[Spatial reasoning data]
******

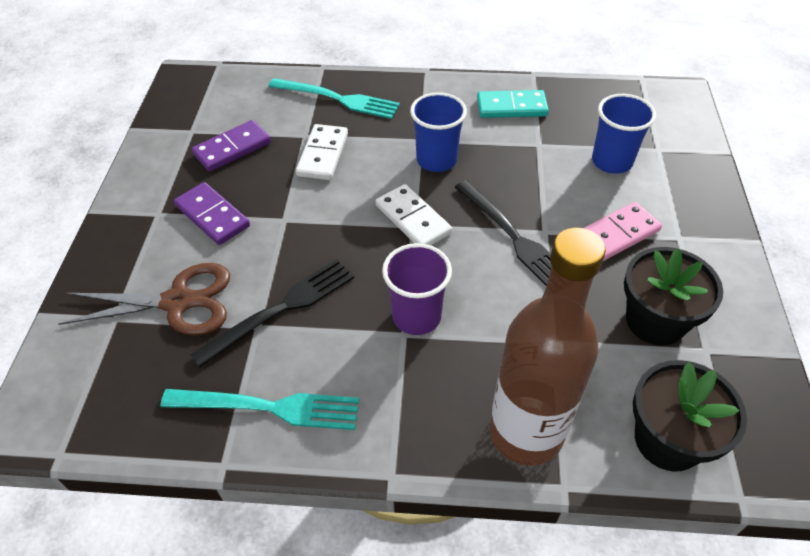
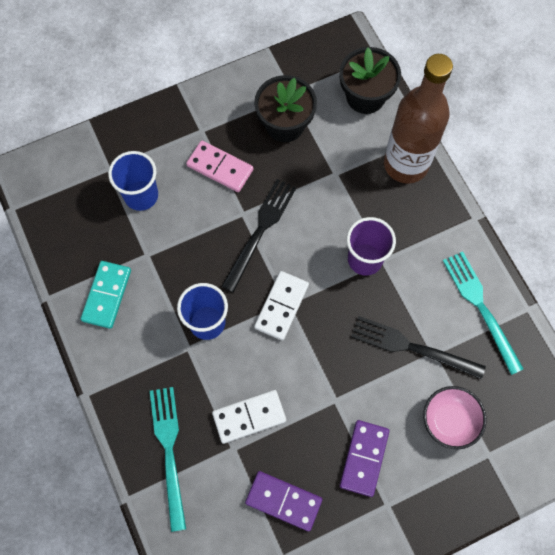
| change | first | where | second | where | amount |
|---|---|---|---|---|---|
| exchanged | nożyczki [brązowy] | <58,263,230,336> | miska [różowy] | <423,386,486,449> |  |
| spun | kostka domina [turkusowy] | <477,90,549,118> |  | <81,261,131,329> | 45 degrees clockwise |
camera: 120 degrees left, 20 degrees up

******

Give the count, and only the count, of lines in these records that hold the string "degrees".

2